(Source records)
◇ ◇ ◇

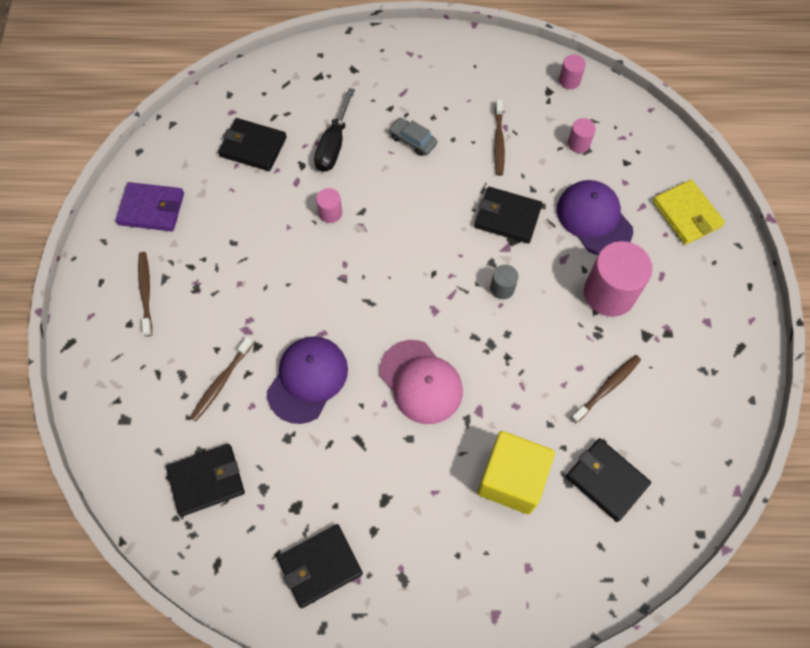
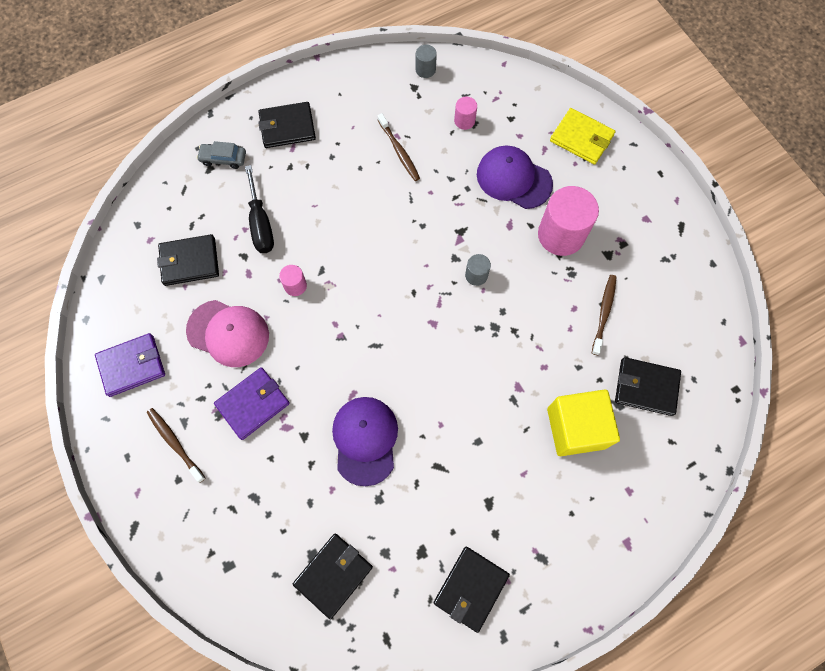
camera: 30 degrees left, 5 degrees up
(221, 382) = (293, 484): brown toothbrush -> none
(230, 295) = (253, 404): none -> purple wallet
(412, 140) = (327, 186): grey car -> grey car (223, 158)
(421, 382) = (458, 389): pink cap -> pink cap (228, 333)
(507, 217) = (444, 212): black wallet -> black wallet (287, 127)
(569, 80) = (425, 69): pink cylinder -> grey cylinder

◇ ◇ ◇

- **Work required**
Although the records contain pictures, your copy should hold only the text, reproduced exactly.

- **Answer for the task**
camera: 30 degrees left, 5 degrees up
(221, 382) = (293, 484): brown toothbrush -> none
(230, 295) = (253, 404): none -> purple wallet
(412, 140) = (327, 186): grey car -> grey car (223, 158)
(421, 382) = (458, 389): pink cap -> pink cap (228, 333)
(507, 217) = (444, 212): black wallet -> black wallet (287, 127)
(569, 80) = (425, 69): pink cylinder -> grey cylinder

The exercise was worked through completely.